→ **Your objective**: Retype every record exactly. Skip the images.

→ **Input material**:
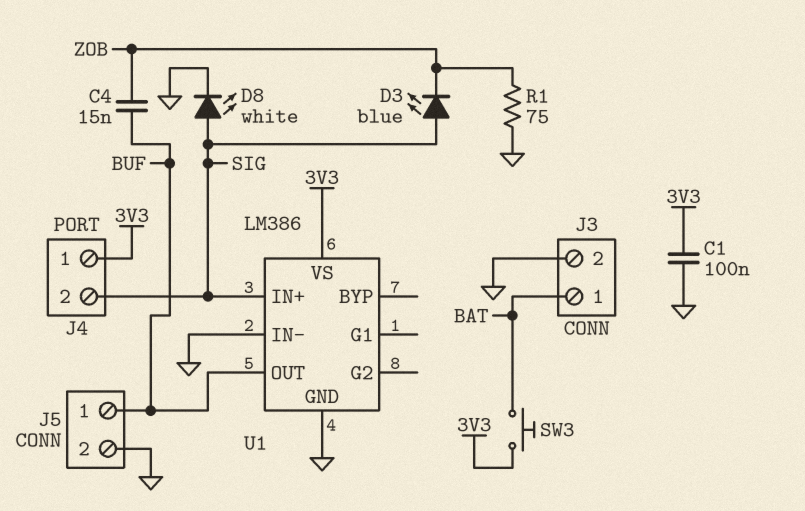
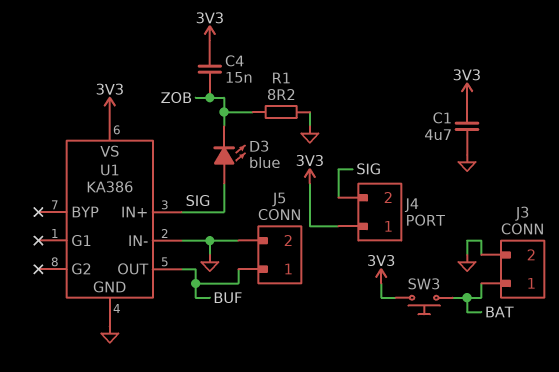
C1: 100nF (3V3, GND) -> 4.7uF (3V3, GND)
C4: 15nF (BUF, ZOB) -> 15nF (3V3, ZOB)
D8: LED white (A SIG, K GND) -> none
R1: 75 (GND, ZOB) -> 8.2 (GND, ZOB)
U1: LM386 -> KA386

→ **Exercise response**:
C1: 100nF (3V3, GND) -> 4.7uF (3V3, GND)
C4: 15nF (BUF, ZOB) -> 15nF (3V3, ZOB)
D8: LED white (A SIG, K GND) -> none
R1: 75 (GND, ZOB) -> 8.2 (GND, ZOB)
U1: LM386 -> KA386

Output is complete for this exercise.